■ What to produce: Transcribe the listing word for word.

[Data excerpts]
★ ★ ★ ★ ★ ★ ★
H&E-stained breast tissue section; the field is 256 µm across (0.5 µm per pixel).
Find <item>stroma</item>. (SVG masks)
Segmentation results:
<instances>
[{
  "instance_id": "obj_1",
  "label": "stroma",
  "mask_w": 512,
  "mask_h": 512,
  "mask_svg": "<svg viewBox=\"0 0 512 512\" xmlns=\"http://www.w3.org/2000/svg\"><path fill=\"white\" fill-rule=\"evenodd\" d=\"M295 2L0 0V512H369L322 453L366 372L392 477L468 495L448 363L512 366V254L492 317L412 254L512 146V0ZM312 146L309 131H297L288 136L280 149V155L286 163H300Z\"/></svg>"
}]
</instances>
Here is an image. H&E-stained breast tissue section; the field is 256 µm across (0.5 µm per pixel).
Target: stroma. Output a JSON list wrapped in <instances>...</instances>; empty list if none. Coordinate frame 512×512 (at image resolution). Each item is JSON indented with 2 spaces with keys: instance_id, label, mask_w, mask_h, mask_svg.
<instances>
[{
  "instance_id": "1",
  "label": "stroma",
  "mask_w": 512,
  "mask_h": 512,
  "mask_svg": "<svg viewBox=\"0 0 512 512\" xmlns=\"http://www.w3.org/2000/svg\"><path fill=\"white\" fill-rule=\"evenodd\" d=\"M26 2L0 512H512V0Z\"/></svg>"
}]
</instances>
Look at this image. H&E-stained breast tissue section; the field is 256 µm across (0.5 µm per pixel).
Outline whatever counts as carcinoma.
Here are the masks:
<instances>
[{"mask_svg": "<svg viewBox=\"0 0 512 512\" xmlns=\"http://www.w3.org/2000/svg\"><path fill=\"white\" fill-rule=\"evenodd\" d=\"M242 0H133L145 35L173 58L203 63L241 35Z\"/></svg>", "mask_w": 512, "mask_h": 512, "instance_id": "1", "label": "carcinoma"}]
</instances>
★ ★ ★ ★ ★ ★ ★
■ Right answer:
H&E-stained breast tissue section; the field is 256 µm across (0.5 µm per pixel).
Find <item>stroma</item>. (SVG masks)
Segmentation results:
<instances>
[{
  "instance_id": "obj_1",
  "label": "stroma",
  "mask_w": 512,
  "mask_h": 512,
  "mask_svg": "<svg viewBox=\"0 0 512 512\" xmlns=\"http://www.w3.org/2000/svg\"><path fill=\"white\" fill-rule=\"evenodd\" d=\"M295 2L0 0V512H369L322 453L366 372L392 477L468 495L448 363L512 366V254L492 317L412 254L512 146V0ZM312 146L309 131H297L288 136L280 149V155L286 163H300Z\"/></svg>"
}]
</instances>
Here is an image. H&E-stained breast tissue section; the field is 256 µm across (0.5 µm per pixel).
Target: stroma. Output a JSON list wrapped in <instances>...</instances>; empty list if none. Coordinate frame 512×512 (at image resolution). Each item is JSON indented with 2 spaces with keys: instance_id, label, mask_w, mask_h, mask_svg.
<instances>
[{
  "instance_id": "1",
  "label": "stroma",
  "mask_w": 512,
  "mask_h": 512,
  "mask_svg": "<svg viewBox=\"0 0 512 512\" xmlns=\"http://www.w3.org/2000/svg\"><path fill=\"white\" fill-rule=\"evenodd\" d=\"M26 2L0 512H512V0Z\"/></svg>"
}]
</instances>
Look at this image. H&E-stained breast tissue section; the field is 256 µm across (0.5 µm per pixel).
Outline whatever counts as carcinoma.
Here are the masks:
<instances>
[{"mask_svg": "<svg viewBox=\"0 0 512 512\" xmlns=\"http://www.w3.org/2000/svg\"><path fill=\"white\" fill-rule=\"evenodd\" d=\"M242 0H133L145 35L173 58L203 63L241 35Z\"/></svg>", "mask_w": 512, "mask_h": 512, "instance_id": "1", "label": "carcinoma"}]
</instances>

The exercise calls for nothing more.